Your objective: Reproduce each record exactly, leaving nothing out.

Data records:
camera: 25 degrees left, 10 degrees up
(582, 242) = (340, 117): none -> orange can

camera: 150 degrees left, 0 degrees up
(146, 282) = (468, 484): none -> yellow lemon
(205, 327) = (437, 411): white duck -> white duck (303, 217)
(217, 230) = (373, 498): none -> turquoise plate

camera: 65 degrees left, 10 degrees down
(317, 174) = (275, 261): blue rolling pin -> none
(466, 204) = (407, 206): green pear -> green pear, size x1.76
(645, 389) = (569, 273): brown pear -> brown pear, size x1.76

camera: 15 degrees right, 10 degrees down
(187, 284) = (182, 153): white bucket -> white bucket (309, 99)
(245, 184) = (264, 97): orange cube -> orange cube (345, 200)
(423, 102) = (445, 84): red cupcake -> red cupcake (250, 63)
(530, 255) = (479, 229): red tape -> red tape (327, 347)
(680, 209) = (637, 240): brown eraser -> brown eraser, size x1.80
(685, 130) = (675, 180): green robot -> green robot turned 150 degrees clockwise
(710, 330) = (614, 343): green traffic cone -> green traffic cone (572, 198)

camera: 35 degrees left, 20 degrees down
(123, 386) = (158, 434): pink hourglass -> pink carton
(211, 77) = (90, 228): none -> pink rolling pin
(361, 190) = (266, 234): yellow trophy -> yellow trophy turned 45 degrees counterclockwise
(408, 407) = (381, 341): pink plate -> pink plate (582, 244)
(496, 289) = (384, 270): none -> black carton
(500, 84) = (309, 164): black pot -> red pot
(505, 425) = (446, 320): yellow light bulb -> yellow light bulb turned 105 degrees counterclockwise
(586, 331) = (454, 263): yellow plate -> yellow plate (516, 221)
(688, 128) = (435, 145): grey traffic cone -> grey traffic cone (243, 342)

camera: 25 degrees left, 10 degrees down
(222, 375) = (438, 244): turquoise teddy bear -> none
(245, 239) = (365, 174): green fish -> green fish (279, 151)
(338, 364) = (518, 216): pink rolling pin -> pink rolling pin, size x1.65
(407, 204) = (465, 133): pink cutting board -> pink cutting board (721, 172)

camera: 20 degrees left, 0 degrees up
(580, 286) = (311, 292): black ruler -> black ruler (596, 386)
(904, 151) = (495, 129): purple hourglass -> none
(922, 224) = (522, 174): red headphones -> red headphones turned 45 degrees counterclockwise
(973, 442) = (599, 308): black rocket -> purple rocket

Task response:
camera: 25 degrees left, 10 degrees up
(582, 242) = (340, 117): none -> orange can

camera: 150 degrees left, 0 degrees up
(146, 282) = (468, 484): none -> yellow lemon
(205, 327) = (437, 411): white duck -> white duck (303, 217)
(217, 230) = (373, 498): none -> turquoise plate

camera: 65 degrees left, 10 degrees down
(317, 174) = (275, 261): blue rolling pin -> none
(466, 204) = (407, 206): green pear -> green pear, size x1.76
(645, 389) = (569, 273): brown pear -> brown pear, size x1.76

camera: 15 degrees right, 10 degrees down
(187, 284) = (182, 153): white bucket -> white bucket (309, 99)
(245, 184) = (264, 97): orange cube -> orange cube (345, 200)
(423, 102) = (445, 84): red cupcake -> red cupcake (250, 63)
(530, 255) = (479, 229): red tape -> red tape (327, 347)
(680, 209) = (637, 240): brown eraser -> brown eraser, size x1.80
(685, 130) = (675, 180): green robot -> green robot turned 150 degrees clockwise
(710, 330) = (614, 343): green traffic cone -> green traffic cone (572, 198)

camera: 35 degrees left, 20 degrees down
(123, 386) = (158, 434): pink hourglass -> pink carton
(211, 77) = (90, 228): none -> pink rolling pin
(361, 190) = (266, 234): yellow trophy -> yellow trophy turned 45 degrees counterclockwise
(408, 407) = (381, 341): pink plate -> pink plate (582, 244)
(496, 289) = (384, 270): none -> black carton
(500, 84) = (309, 164): black pot -> red pot
(505, 425) = (446, 320): yellow light bulb -> yellow light bulb turned 105 degrees counterclockwise
(586, 331) = (454, 263): yellow plate -> yellow plate (516, 221)
(688, 128) = (435, 145): grey traffic cone -> grey traffic cone (243, 342)

camera: 25 degrees left, 10 degrees down
(222, 375) = (438, 244): turquoise teddy bear -> none
(245, 239) = (365, 174): green fish -> green fish (279, 151)
(338, 364) = (518, 216): pink rolling pin -> pink rolling pin, size x1.65
(407, 204) = (465, 133): pink cutting board -> pink cutting board (721, 172)

camera: 20 degrees left, 0 degrees up
(580, 286) = (311, 292): black ruler -> black ruler (596, 386)
(904, 151) = (495, 129): purple hourglass -> none
(922, 224) = (522, 174): red headphones -> red headphones turned 45 degrees counterclockwise
(973, 442) = (599, 308): black rocket -> purple rocket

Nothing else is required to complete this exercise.